# Exercise description
Retype all data exactly as given. Pictures should not be retyped.

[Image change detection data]
..........

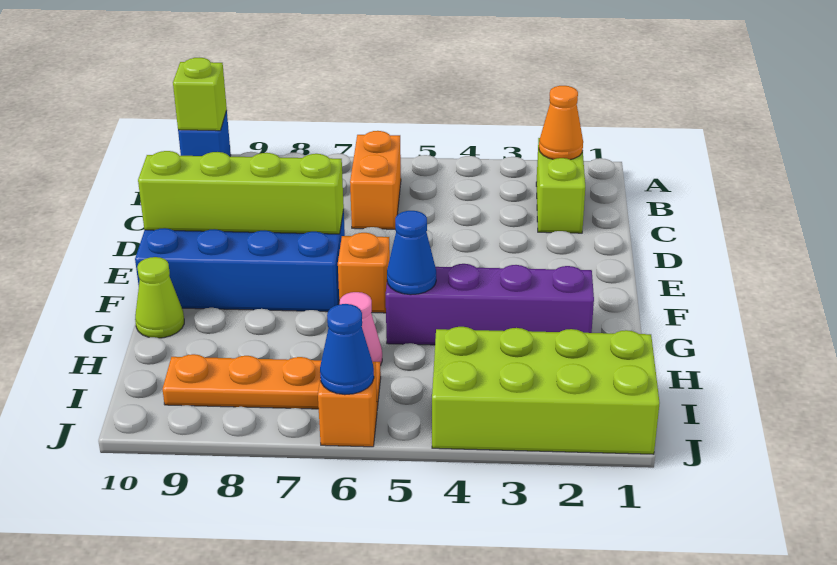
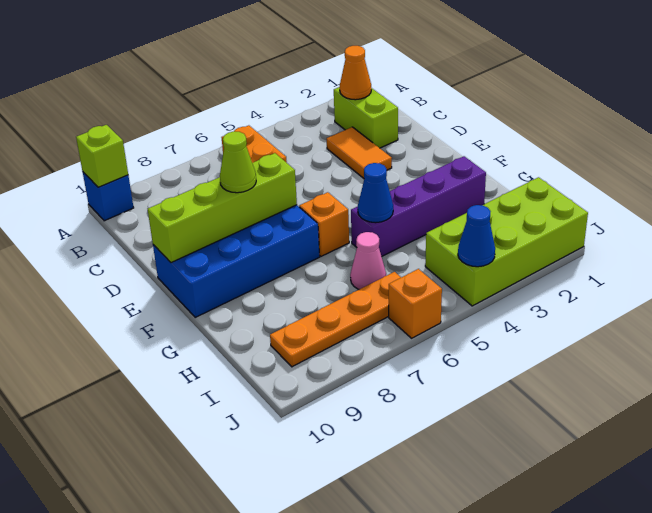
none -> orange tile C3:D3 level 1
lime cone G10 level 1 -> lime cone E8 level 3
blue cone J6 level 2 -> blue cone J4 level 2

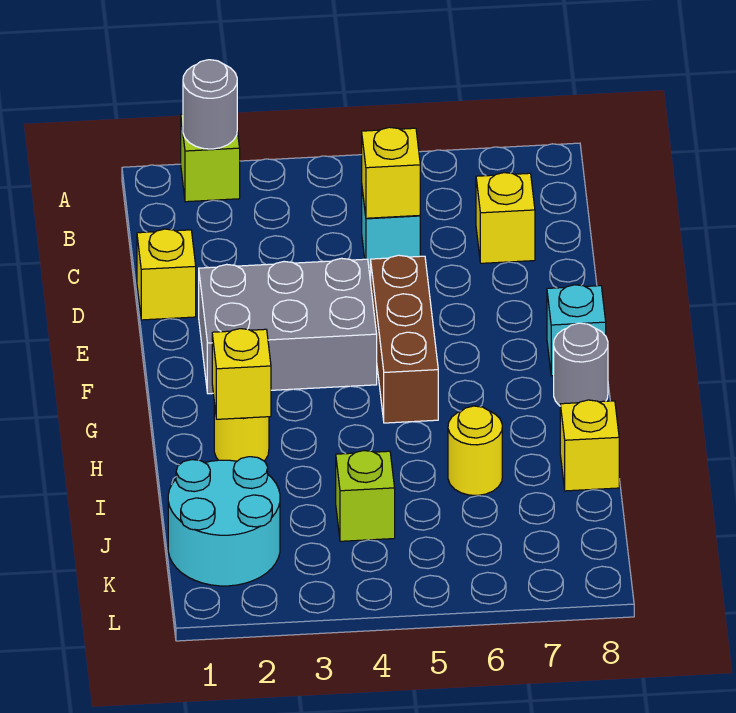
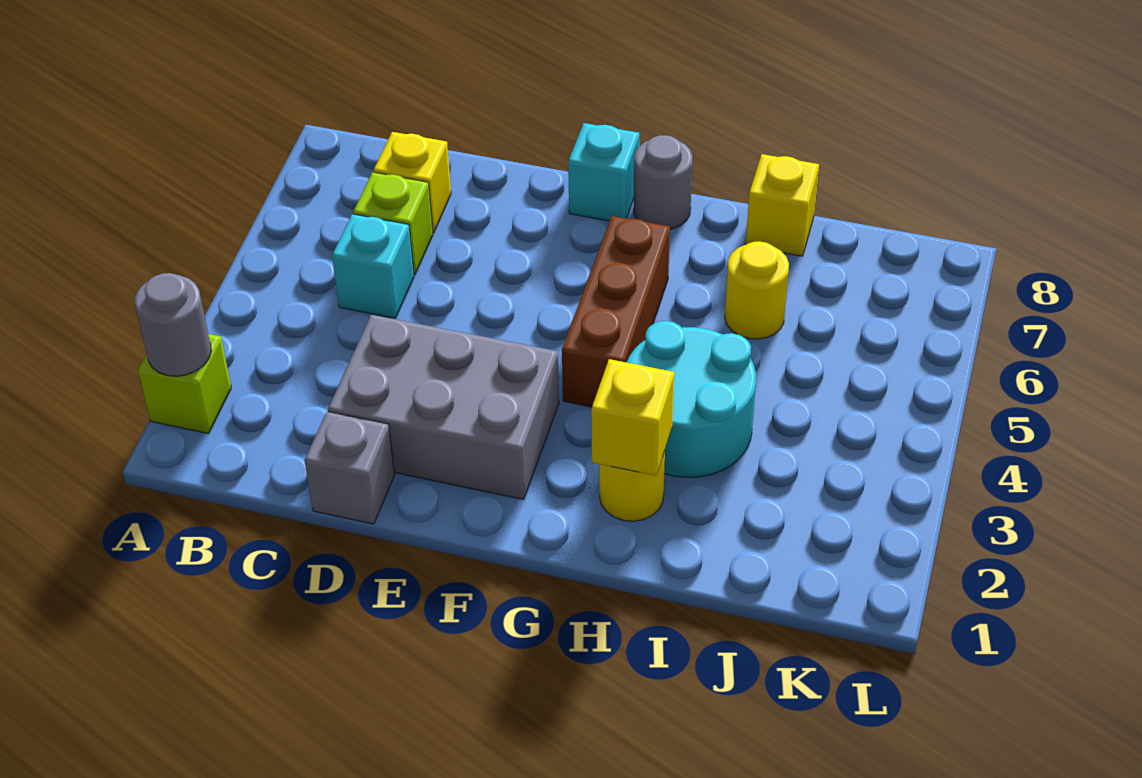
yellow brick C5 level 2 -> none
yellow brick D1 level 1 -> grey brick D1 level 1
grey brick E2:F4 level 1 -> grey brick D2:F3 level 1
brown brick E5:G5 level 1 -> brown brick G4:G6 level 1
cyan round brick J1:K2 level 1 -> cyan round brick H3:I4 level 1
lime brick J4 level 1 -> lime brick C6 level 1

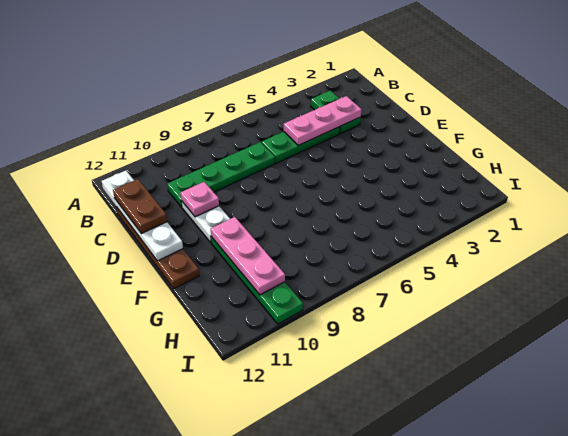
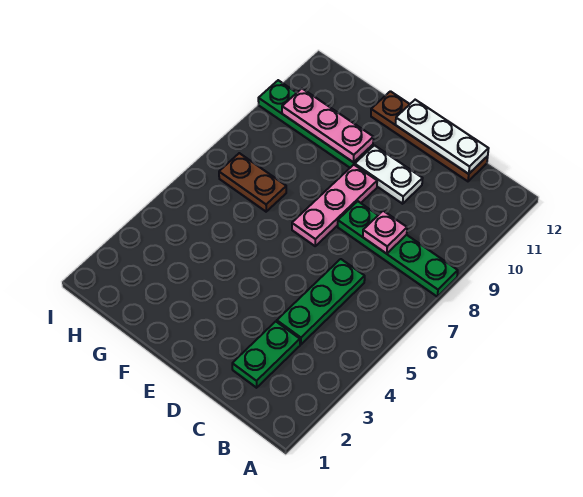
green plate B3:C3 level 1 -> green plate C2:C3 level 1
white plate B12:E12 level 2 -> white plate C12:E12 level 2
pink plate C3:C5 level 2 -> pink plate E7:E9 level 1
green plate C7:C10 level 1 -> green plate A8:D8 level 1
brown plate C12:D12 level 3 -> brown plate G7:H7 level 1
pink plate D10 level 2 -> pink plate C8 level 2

..........

# Response
none -> orange tile C3:D3 level 1
lime cone G10 level 1 -> lime cone E8 level 3
blue cone J6 level 2 -> blue cone J4 level 2

yellow brick C5 level 2 -> none
yellow brick D1 level 1 -> grey brick D1 level 1
grey brick E2:F4 level 1 -> grey brick D2:F3 level 1
brown brick E5:G5 level 1 -> brown brick G4:G6 level 1
cyan round brick J1:K2 level 1 -> cyan round brick H3:I4 level 1
lime brick J4 level 1 -> lime brick C6 level 1

green plate B3:C3 level 1 -> green plate C2:C3 level 1
white plate B12:E12 level 2 -> white plate C12:E12 level 2
pink plate C3:C5 level 2 -> pink plate E7:E9 level 1
green plate C7:C10 level 1 -> green plate A8:D8 level 1
brown plate C12:D12 level 3 -> brown plate G7:H7 level 1
pink plate D10 level 2 -> pink plate C8 level 2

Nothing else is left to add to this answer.